_CHALLENGE_.
Update the material from its first line through the line containing "This document has" by swapping "midpoint" for "center point". Return those lines with nothing else changed.

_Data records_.

# # #

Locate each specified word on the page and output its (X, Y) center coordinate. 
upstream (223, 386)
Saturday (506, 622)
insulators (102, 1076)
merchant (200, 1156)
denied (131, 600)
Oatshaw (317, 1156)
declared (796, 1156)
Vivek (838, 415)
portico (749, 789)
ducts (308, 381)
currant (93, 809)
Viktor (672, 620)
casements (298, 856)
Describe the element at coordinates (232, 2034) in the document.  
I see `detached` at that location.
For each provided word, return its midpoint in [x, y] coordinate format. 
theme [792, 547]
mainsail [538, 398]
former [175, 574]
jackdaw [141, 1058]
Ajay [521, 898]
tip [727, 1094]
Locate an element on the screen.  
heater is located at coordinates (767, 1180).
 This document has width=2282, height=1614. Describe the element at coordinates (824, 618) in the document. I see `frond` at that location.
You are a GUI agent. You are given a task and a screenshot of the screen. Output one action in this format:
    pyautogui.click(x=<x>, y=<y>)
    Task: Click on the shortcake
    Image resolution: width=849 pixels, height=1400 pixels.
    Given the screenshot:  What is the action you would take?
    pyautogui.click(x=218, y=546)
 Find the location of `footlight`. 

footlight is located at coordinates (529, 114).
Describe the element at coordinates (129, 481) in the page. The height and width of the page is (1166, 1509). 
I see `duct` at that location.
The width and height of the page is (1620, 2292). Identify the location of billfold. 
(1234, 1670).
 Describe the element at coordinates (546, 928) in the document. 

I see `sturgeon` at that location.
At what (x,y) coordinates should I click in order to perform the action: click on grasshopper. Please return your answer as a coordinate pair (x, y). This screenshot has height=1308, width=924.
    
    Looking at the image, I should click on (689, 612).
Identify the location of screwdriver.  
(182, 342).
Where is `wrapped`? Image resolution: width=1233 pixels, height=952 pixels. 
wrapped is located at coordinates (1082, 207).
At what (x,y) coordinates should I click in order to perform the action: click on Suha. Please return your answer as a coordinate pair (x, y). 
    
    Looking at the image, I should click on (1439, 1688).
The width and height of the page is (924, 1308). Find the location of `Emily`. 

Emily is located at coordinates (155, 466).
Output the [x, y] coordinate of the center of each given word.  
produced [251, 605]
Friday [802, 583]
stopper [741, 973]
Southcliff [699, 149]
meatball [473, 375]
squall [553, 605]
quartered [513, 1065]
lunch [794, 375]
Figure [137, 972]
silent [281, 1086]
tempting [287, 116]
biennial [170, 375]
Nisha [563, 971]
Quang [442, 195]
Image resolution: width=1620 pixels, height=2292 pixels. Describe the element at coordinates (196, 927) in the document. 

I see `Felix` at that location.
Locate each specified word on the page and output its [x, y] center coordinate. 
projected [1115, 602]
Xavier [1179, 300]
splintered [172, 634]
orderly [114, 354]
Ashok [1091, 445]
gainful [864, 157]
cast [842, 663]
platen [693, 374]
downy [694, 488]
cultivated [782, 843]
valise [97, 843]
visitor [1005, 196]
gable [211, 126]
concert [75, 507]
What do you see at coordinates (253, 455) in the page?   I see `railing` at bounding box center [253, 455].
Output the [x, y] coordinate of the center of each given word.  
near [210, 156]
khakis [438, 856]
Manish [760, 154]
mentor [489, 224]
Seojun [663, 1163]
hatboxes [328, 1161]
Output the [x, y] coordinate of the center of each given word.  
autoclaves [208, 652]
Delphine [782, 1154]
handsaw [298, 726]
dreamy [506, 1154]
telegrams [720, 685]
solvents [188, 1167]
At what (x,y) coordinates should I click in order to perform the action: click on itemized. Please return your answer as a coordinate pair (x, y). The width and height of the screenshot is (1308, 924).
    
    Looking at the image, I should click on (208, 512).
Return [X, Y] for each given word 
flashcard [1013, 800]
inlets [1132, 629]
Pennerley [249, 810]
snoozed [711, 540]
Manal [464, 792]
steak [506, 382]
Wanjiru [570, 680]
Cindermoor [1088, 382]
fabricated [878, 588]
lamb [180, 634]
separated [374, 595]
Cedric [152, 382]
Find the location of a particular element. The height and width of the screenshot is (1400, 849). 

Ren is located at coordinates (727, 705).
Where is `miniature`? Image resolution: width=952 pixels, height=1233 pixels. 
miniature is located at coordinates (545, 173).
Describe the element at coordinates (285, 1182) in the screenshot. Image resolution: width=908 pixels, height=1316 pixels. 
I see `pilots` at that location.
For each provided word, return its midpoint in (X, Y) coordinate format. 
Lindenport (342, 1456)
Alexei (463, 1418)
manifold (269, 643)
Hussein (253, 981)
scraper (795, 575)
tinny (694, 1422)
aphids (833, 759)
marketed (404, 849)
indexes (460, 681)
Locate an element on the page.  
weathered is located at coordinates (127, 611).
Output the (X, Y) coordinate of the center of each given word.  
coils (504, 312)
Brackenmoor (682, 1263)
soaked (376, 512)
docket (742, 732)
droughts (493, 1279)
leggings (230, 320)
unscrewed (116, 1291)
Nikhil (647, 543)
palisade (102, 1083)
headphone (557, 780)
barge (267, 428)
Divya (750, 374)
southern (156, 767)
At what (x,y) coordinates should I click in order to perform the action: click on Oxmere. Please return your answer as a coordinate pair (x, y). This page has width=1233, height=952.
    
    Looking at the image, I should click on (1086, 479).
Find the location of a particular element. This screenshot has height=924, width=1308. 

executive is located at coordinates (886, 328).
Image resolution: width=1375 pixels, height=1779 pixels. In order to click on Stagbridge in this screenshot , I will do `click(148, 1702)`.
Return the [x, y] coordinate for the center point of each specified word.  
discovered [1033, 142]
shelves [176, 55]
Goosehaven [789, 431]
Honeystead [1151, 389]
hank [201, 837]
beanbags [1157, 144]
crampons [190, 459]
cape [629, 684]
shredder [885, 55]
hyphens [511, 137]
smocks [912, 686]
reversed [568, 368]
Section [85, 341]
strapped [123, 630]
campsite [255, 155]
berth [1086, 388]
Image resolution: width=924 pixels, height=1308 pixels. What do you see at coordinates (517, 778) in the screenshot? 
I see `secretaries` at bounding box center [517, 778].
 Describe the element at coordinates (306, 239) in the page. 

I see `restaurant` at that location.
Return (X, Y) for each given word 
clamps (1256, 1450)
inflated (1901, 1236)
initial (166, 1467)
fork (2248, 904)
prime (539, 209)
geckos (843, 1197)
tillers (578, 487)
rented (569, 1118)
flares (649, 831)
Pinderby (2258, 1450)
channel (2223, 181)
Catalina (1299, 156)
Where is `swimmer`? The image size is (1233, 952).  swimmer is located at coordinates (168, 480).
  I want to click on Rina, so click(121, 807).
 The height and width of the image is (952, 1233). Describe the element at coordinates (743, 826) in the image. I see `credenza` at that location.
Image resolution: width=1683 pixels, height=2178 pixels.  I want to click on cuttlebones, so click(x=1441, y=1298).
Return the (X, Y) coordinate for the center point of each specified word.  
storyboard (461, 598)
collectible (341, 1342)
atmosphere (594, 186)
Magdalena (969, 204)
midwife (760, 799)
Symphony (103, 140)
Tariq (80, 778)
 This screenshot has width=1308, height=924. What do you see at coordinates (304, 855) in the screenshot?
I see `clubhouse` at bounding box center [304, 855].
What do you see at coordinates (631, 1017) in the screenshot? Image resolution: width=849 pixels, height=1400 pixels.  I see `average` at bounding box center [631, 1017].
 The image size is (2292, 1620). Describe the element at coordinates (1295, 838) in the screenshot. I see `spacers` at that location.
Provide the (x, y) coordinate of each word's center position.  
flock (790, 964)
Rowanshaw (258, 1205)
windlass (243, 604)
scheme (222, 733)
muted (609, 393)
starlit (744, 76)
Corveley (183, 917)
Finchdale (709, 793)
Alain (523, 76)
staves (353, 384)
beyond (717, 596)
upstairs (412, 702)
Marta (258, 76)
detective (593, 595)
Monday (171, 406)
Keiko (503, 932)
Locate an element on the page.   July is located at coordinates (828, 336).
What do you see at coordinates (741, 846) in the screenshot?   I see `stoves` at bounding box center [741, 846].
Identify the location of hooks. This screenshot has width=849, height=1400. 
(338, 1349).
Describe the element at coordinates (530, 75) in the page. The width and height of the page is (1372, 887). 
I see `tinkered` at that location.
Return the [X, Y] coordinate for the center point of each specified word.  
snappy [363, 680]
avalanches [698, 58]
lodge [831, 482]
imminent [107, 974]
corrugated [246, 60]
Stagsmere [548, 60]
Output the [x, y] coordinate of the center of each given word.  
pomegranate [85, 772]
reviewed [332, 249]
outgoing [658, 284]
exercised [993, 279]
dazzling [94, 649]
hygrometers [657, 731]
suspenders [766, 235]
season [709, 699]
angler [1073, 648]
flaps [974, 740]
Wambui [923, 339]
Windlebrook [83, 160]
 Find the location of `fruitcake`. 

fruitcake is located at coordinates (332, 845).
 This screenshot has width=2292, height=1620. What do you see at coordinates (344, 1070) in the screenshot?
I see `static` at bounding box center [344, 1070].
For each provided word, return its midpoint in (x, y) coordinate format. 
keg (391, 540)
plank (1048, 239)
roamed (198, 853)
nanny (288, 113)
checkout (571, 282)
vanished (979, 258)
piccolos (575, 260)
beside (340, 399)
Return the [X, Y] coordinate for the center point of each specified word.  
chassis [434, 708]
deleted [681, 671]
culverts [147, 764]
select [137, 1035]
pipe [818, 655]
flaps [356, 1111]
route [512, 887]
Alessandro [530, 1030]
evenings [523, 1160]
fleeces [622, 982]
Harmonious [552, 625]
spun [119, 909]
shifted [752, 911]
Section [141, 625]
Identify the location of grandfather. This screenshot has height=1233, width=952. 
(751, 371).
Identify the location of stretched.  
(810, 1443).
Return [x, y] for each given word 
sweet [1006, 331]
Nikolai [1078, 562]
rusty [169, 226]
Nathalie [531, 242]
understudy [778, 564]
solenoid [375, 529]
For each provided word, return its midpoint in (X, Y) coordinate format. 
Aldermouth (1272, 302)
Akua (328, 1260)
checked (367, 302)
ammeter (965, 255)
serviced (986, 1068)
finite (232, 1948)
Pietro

# # #

_EXERCISE RESPONSE_.
Locate each specified word on the page and output its (X, Y) center coordinate. 
upstream (223, 386)
Saturday (506, 622)
insulators (102, 1076)
merchant (200, 1156)
denied (131, 600)
Oatshaw (317, 1156)
declared (796, 1156)
Vivek (838, 415)
portico (749, 789)
ducts (308, 381)
currant (93, 809)
Viktor (672, 620)
casements (298, 856)
Describe the element at coordinates (232, 2034) in the document.  
I see `detached` at that location.
For each provided word, return its center point in [x, y] coordinate format. 
theme [792, 547]
mainsail [538, 398]
former [175, 574]
jackdaw [141, 1058]
Ajay [521, 898]
tip [727, 1094]
Locate an element on the screen.  
heater is located at coordinates (767, 1180).
 This document has width=2282, height=1614. Describe the element at coordinates (824, 618) in the document. I see `frond` at that location.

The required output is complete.